* _Recorded data_:
+---+
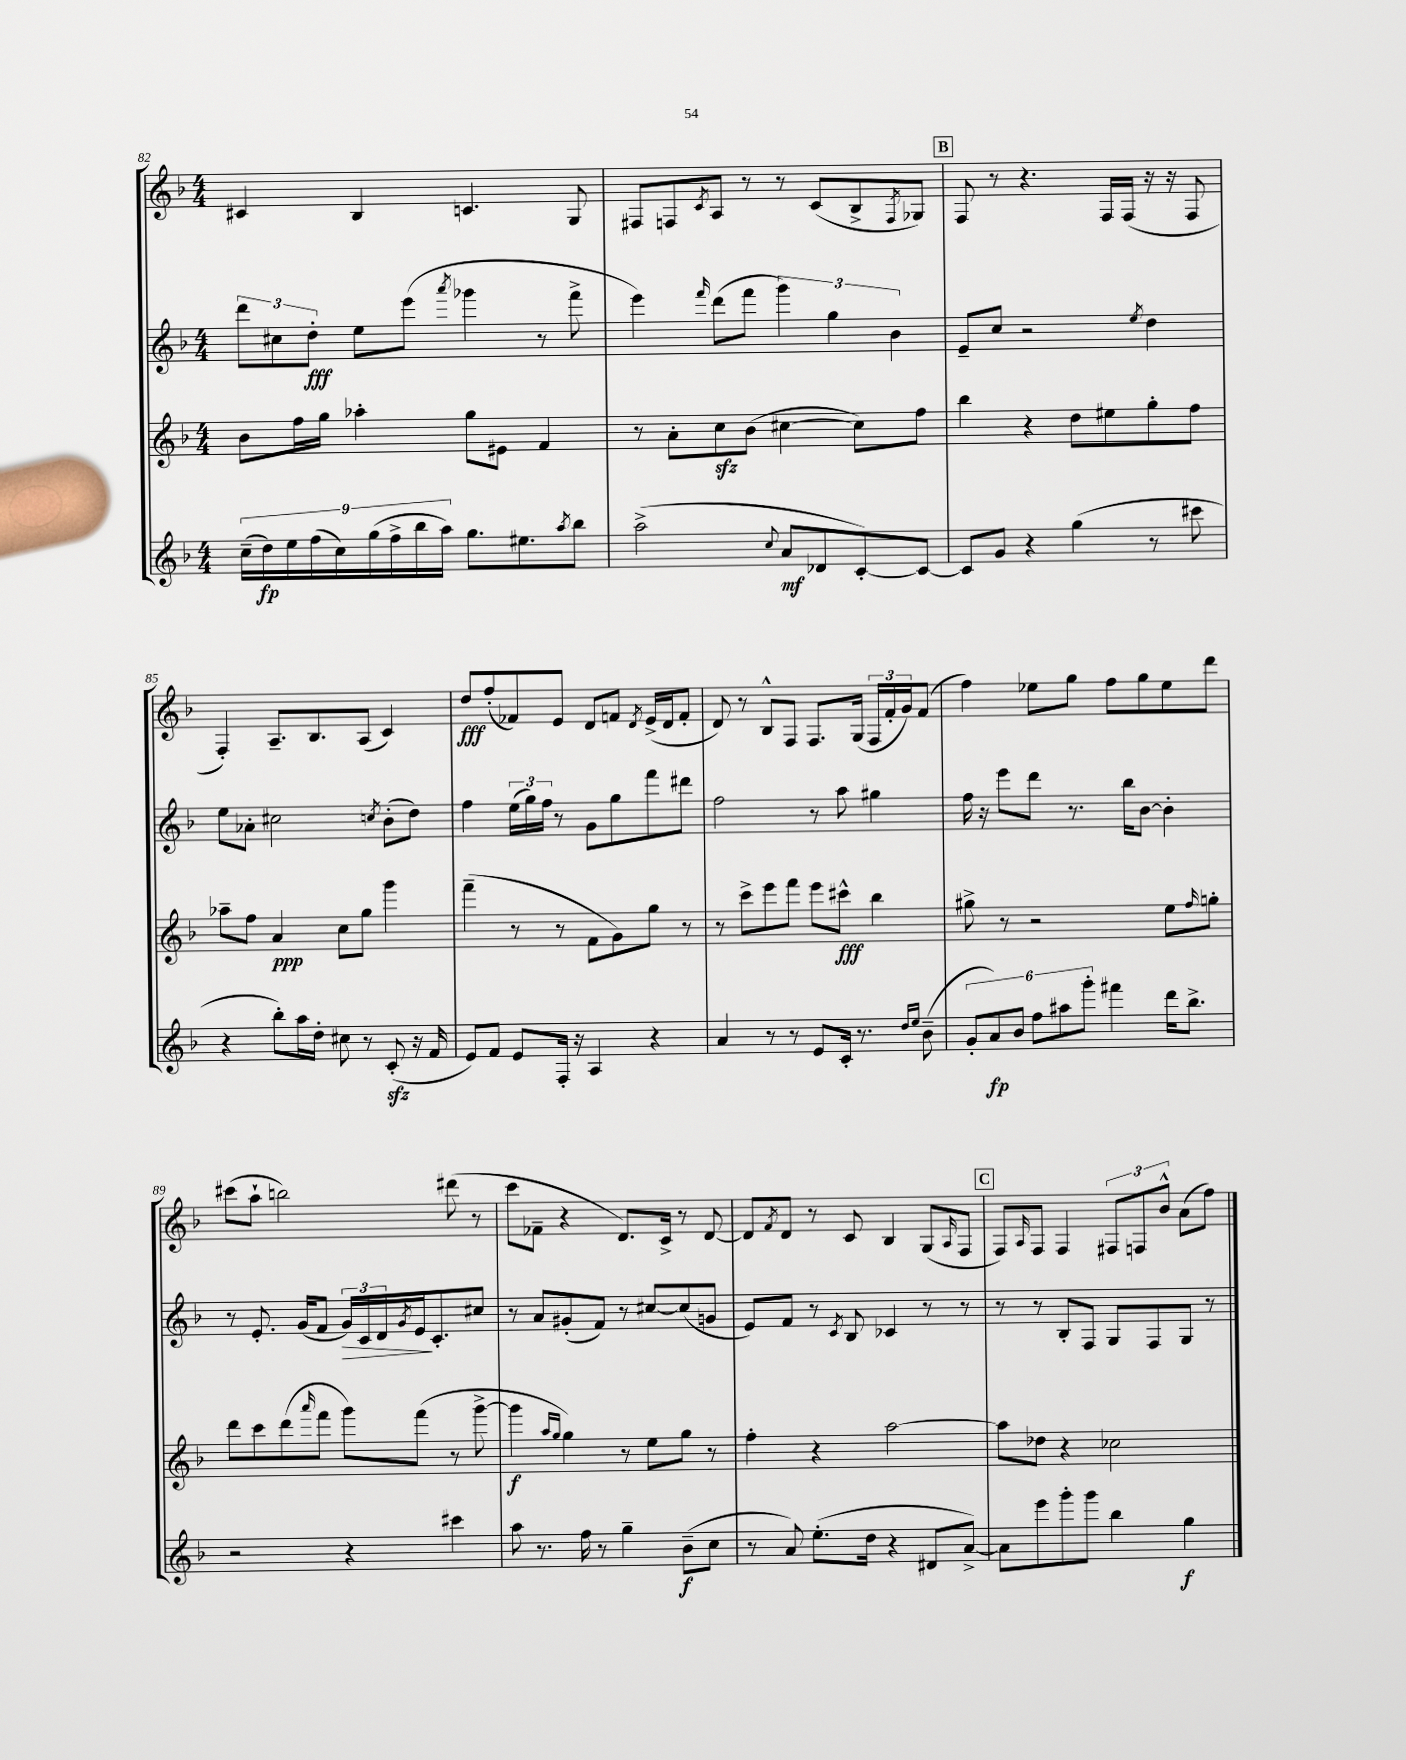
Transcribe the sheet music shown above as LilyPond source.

<<
\new StaffGroup <<
\new Staff = "s0" {
    \clef treble \key f \major \numericTimeSignature \time 4/4
    cis'4 bes4 c'4. g8 |
    fis8 f8 \acciaccatura { c'8 } a8 r8 r8 c'8( bes8-> \acciaccatura { f8 } ges8) |
    \mark \markup { \box "B" } f8 r8 r4. f16 f16( r16 r16 f8 |
    f4-.) a8.-- bes8. a8( c'4) |
    d''8\fff f''8-.( fes'8) e'8 d'8 f'8 \acciaccatura { d'8 } e'16->( d'16 f'8-. |
    d'8) r8 bes8-^ f8 f8. g16( \tuplet 3/2 { f16 f'16-. g'16) } f'8( |
    f''4) ees''8 g''8 f''8 g''8 ees''8 d'''8 |
    cis'''8( a''8-! b''2) dis'''8( r8 |
    c'''8 fes'8-- r4 d'8.) c'16-> r8 d'8~ |
    d'8 \acciaccatura { f'8 } d'8 r8 c'8 bes4 g8( \grace { a16 } f8 |
    \mark \markup { \box "C" } f8) \grace { a16 } f8 f4 \tuplet 3/2 { fis8 f8 bes'8-^ } a'8( f''8) \bar "|." |
}
\new Staff = "s1" {
    \clef treble \key f \major \numericTimeSignature \time 4/4
    \tuplet 3/2 { d'''8 cis''8 d''8-.\fff } e''8 e'''8( \acciaccatura { a'''8 } ges'''4 r8 f'''8-> |
    e'''4) \grace { f'''16 } d'''8( f'''8 \tuplet 3/2 { g'''4) g''4 bes'4 } |
    \mark \markup { \box "B" } e'8-- c''8 r2 \acciaccatura { e''8 } d''4 |
    e''8 aes'8-. cis''2 \acciaccatura { c''8 } bes'8-.( d''8) |
    f''4 \tuplet 3/2 { e''16( g''16) f''16 } r8 g'8 g''8 f'''8 dis'''8 |
    f''2 r8 a''8 gis''4 |
    f''16 r16 e'''8 d'''8 r8. bes''16 bes'8~ bes'4-. |
    r8 e'8.-. g'16( f'8 \tuplet 3/2 { g'16\>) c'16 d'16 } \acciaccatura { g'8 } e'16\! c'8.-. cis''8 |
    r8 a'8 gis'8-.( f'8) r8 cis''8~ cis''8( g'8 |
    e'8) f'8 r8 \acciaccatura { c'8 } bes8 ces'4 r8 r8 |
    \mark \markup { \box "C" } r8 r8 bes8-. f8 g8 f8 g8 r8 \bar "|." |
}
\new Staff = "s2" {
    \clef treble \key f \major \numericTimeSignature \time 4/4
    bes'8 f''16 g''16 aes''4-. g''8 eis'8 f'4 |
    r8 a'8-. c''8\sfz bes'8( cis''4~ cis''8) f''8 |
    \mark \markup { \box "B" } bes''4 r4 d''8 eis''8 g''8-. f''8 |
    aes''8-- f''8 a'4\ppp c''8 g''8 g'''4 |
    f'''4--( r8 r8 f'8 g'8) g''8 r8 |
    r8 c'''8-> e'''8 f'''8 e'''8 cis'''8-^\fff bes''4 |
    gis''8-> r8 r2 e''8 \grace { f''16 } g''8-. |
    d'''8 c'''8 d'''8( \grace { a'''16 } f'''8 g'''8) f'''8( r8 g'''8~-> |
    g'''4\f \grace { a''16 g''16 } g''4) r8 e''8 g''8 r8 |
    f''4-. r4 a''2~ |
    \mark \markup { \box "C" } a''8 des''8 r4 ces''2 \bar "|." |
}
\new Staff = "s3" {
    \clef treble \key f \major \numericTimeSignature \time 4/4
    \tuplet 9/8 { c''16--( d''16\fp) e''16 f''16( c''16) g''16( f''16-> bes''16 a''16) } g''8. eis''8. \acciaccatura { a''8 } bes''8 |
    a''2->( \appoggiatura { c''8 } a'8\mf des'8 c'8~-.) c'8~ |
    \mark \markup { \box "B" } c'8 g'8 r4 g''4( r8 cis'''8 |
    r4 bes''8-.) a''16 d''16-. cis''8 r8 c'8-.\sfz( r16 f'16 |
    e'8) f'8 e'8 f16-. r16 a4 r4 |
    a'4 r8 r8 e'8 c'16-. r8. \grace { d''16 e''16 } bes'8--( |
    \tuplet 6/4 { g'8-. a'8\fp) bes'8 f''8 ais''8 g'''8-. } fis'''4 d'''16 bes''8.-> |
    r2 r4 cis'''4 |
    a''8 r8. f''16 r8 g''4-- bes'8--\f( c''8 |
    r8 a'8) e''8.-.( d''16 r4 dis'8 a'8~->) |
    \mark \markup { \box "C" } a'8 e'''8 g'''8-. g'''8 bes''4 g''4\f \bar "|." |
}
>>
>>
\layout { \context { \Score currentBarNumber = #82 } }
+---+
* _Given task_:
Return each line of the recorded data above that contains the string "tuplet".

* _Task output_:
    d'8) r8 bes8-^ f8 f8. g16( \tuplet 3/2 { f16 f'16-. g'16) } f'8( |
    \mark \markup { \box "C" } f8) \grace { a16 } f8 f4 \tuplet 3/2 { fis8 f8 bes'8-^ } a'8( f''8) \bar "|." |
    \tuplet 3/2 { d'''8 cis''8 d''8-.\fff } e''8 e'''8( \acciaccatura { a'''8 } ges'''4 r8 f'''8-> |
    e'''4) \grace { f'''16 } d'''8( f'''8 \tuplet 3/2 { g'''4) g''4 bes'4 } |
    f''4 \tuplet 3/2 { e''16( g''16) f''16 } r8 g'8 g''8 f'''8 dis'''8 |
    r8 e'8.-. g'16( f'8 \tuplet 3/2 { g'16\>) c'16 d'16 } \acciaccatura { g'8 } e'16\! c'8.-. cis''8 |
    \tuplet 9/8 { c''16--( d''16\fp) e''16 f''16( c''16) g''16( f''16-> bes''16 a''16) } g''8. eis''8. \acciaccatura { a''8 } bes''8 |
    \tuplet 6/4 { g'8-. a'8\fp) bes'8 f''8 ais''8 g'''8-. } fis'''4 d'''16 bes''8.-> |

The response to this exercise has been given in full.